[Change detection data]
___

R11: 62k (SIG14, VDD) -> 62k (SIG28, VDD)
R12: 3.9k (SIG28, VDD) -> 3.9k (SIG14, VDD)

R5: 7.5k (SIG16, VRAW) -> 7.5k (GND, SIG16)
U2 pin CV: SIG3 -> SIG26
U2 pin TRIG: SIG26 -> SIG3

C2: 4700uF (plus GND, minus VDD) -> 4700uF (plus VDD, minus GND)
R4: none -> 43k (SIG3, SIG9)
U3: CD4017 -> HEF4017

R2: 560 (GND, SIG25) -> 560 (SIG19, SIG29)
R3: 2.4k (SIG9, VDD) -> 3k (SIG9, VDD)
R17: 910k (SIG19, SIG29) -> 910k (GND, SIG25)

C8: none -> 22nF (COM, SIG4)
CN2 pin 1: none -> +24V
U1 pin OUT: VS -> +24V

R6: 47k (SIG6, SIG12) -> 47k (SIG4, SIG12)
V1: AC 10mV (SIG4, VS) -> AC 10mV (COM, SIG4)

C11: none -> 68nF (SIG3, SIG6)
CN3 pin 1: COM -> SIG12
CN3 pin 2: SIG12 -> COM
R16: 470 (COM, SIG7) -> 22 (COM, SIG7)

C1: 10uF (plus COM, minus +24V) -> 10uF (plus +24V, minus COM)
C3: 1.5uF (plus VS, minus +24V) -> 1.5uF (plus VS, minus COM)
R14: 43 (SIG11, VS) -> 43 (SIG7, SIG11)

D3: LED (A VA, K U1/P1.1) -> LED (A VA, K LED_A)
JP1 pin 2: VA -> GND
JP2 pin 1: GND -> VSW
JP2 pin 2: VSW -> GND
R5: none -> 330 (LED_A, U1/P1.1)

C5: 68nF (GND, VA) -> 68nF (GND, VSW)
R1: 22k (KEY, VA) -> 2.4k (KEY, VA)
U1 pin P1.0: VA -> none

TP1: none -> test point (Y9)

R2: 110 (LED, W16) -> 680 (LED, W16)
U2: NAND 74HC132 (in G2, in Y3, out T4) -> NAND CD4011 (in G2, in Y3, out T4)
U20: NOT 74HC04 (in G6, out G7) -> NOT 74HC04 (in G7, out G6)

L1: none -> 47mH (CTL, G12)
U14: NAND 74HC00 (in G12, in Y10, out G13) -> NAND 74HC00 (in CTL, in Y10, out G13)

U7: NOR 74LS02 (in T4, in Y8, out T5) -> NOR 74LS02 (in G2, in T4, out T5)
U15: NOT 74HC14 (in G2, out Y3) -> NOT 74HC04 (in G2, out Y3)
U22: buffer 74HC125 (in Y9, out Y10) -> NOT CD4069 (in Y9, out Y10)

___

» **What this task involves**
Copy each line above where the string "none" occurs.

» **Answer below**
R4: none -> 43k (SIG3, SIG9)
C8: none -> 22nF (COM, SIG4)
CN2 pin 1: none -> +24V
C11: none -> 68nF (SIG3, SIG6)
R5: none -> 330 (LED_A, U1/P1.1)
U1 pin P1.0: VA -> none
TP1: none -> test point (Y9)
L1: none -> 47mH (CTL, G12)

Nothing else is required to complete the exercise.